YOUR INSTRUCTIONS: Leaving every picture out, repeat all of the entries below exactly.

Object correspondence data:
◇ ◇ ◇

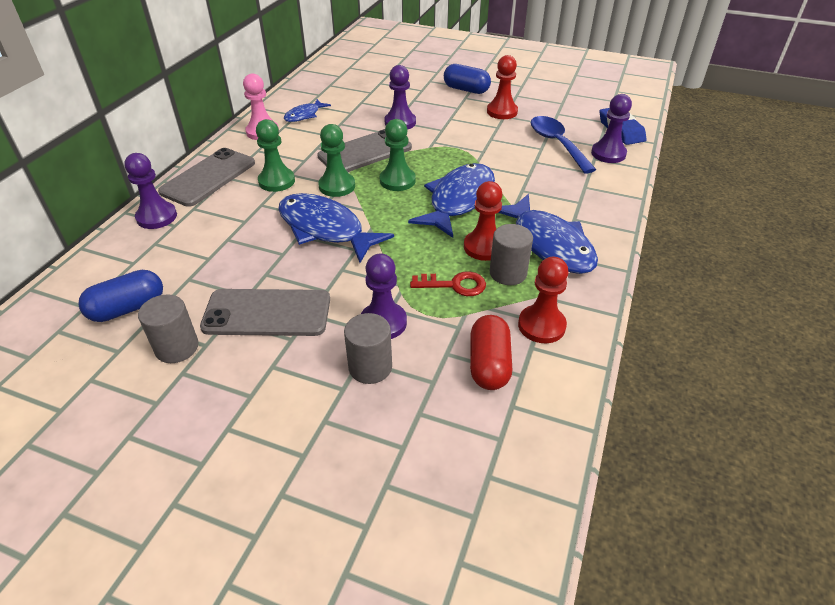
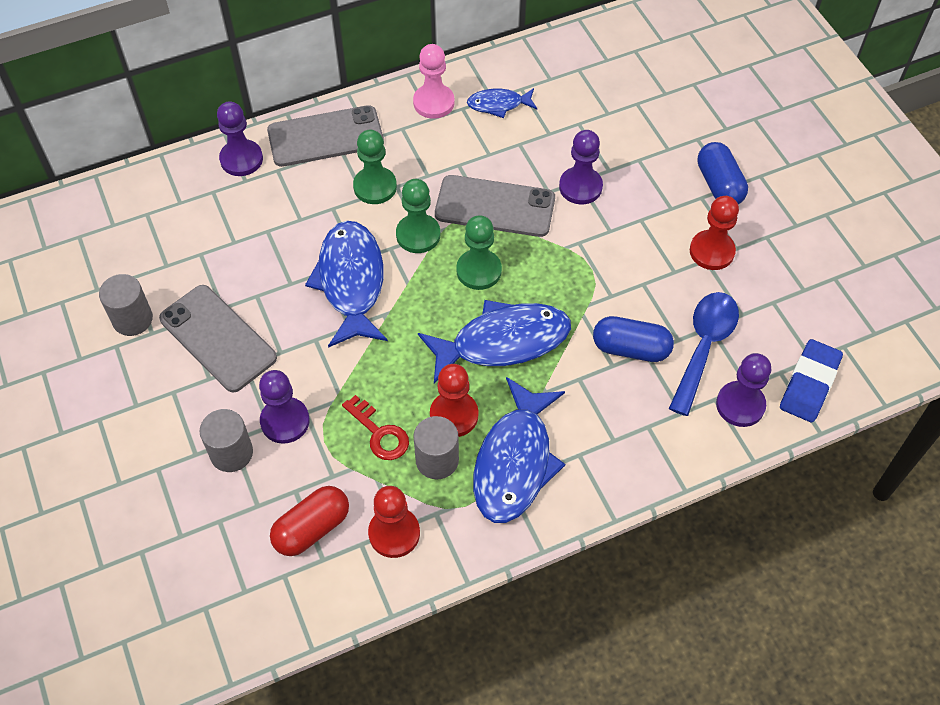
camera: 45 degrees right, 15 degrees up
blue capsule [78,270,163,322] -> blue capsule moved to [593,316,674,362]

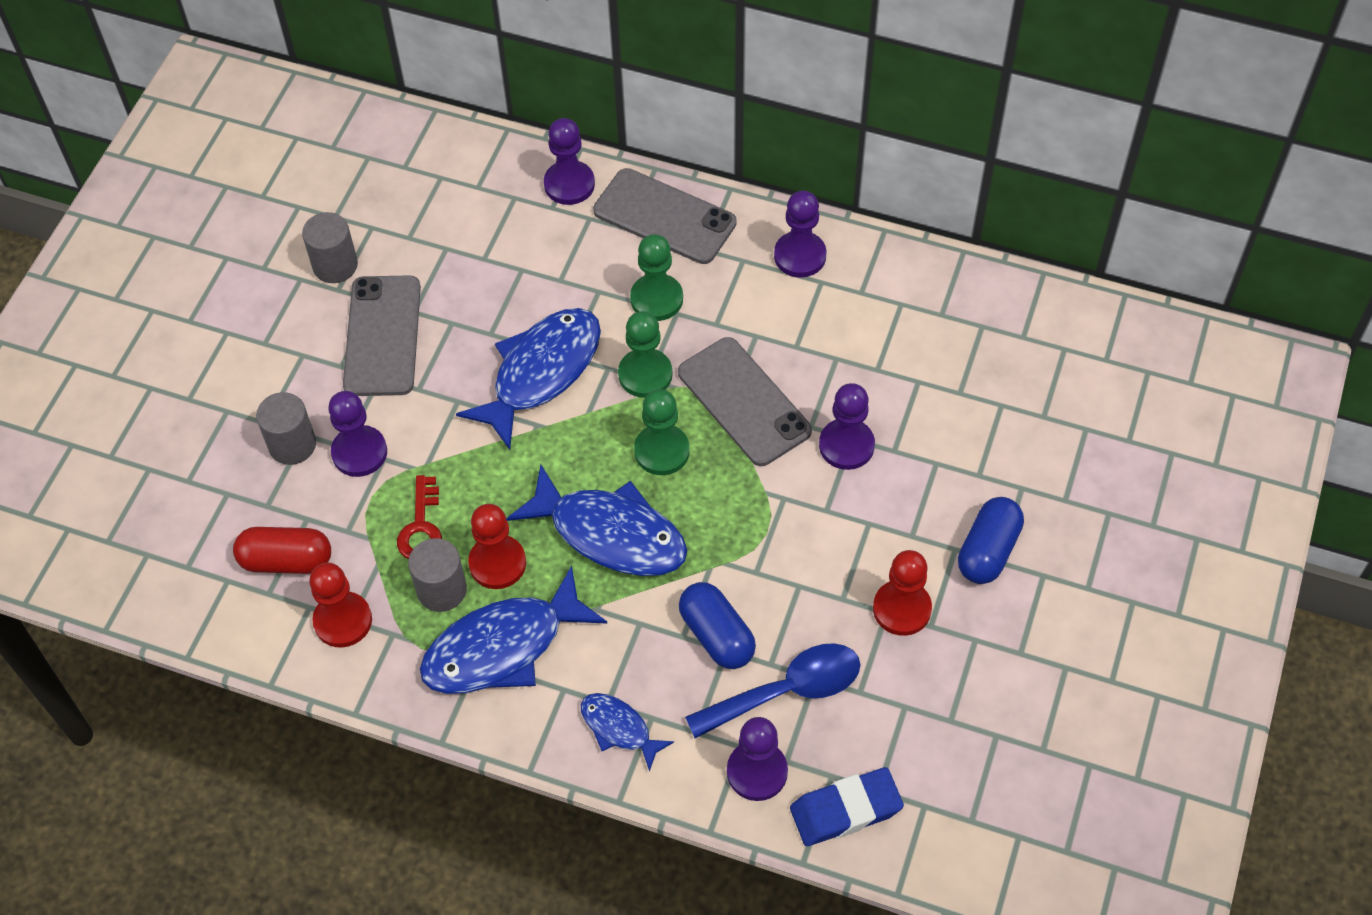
camera: 45 degrees right, 0 degrees up
pink pawn [413,44,454,119] -> purple pawn [774,191,827,278]
blue fish [467,88,537,118] -> blue fish moved to [581,693,674,772]

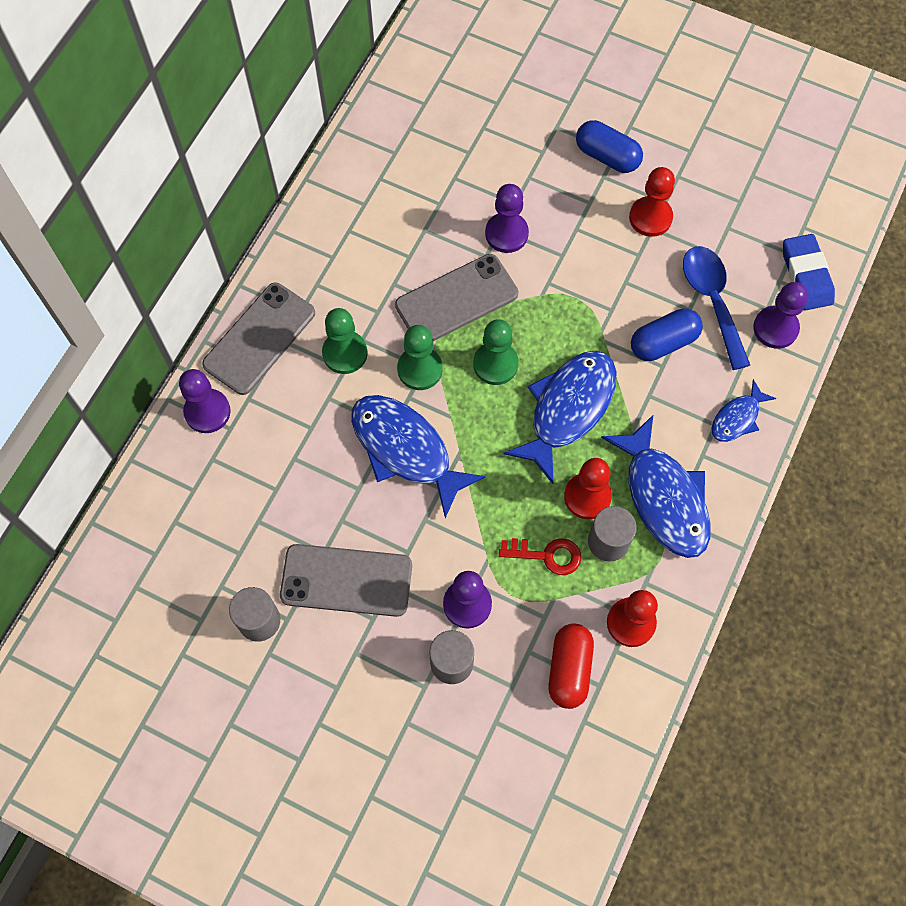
camera: 85 degrees left, 10 degrees up
purple pawn [774,191,827,278] -> none

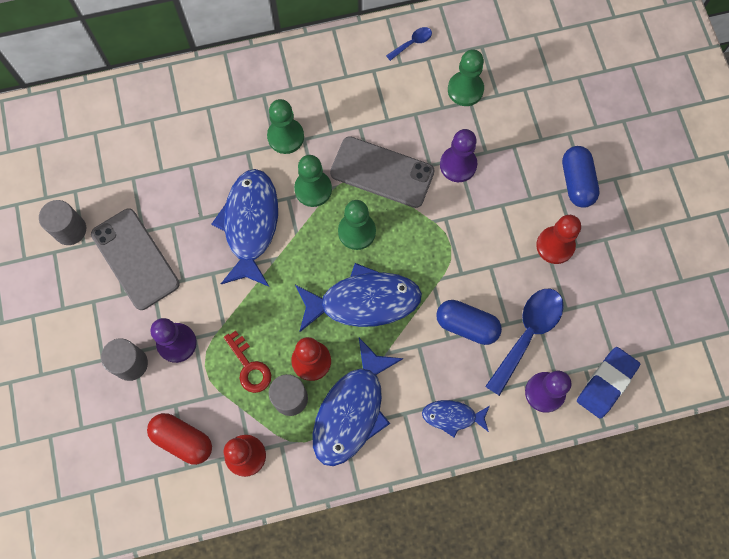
camera: 50 degrees right, 5 degrees up
purple pawn [179,369,231,433] -> none
grey phone [202,283,315,395] -> none
red capsule [548,623,594,709] -> red capsule turned 60 degrees clockwise [147,413,212,465]
none -> blue spoon [386,27,432,61]
none -> green pawn [448,50,484,106]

◇ ◇ ◇

TASK OUTPUT:
camera: 45 degrees right, 15 degrees up
blue capsule [78,270,163,322] -> blue capsule moved to [593,316,674,362]

camera: 45 degrees right, 0 degrees up
pink pawn [413,44,454,119] -> purple pawn [774,191,827,278]
blue fish [467,88,537,118] -> blue fish moved to [581,693,674,772]

camera: 85 degrees left, 10 degrees up
purple pawn [774,191,827,278] -> none

camera: 50 degrees right, 5 degrees up
purple pawn [179,369,231,433] -> none
grey phone [202,283,315,395] -> none
red capsule [548,623,594,709] -> red capsule turned 60 degrees clockwise [147,413,212,465]
none -> blue spoon [386,27,432,61]
none -> green pawn [448,50,484,106]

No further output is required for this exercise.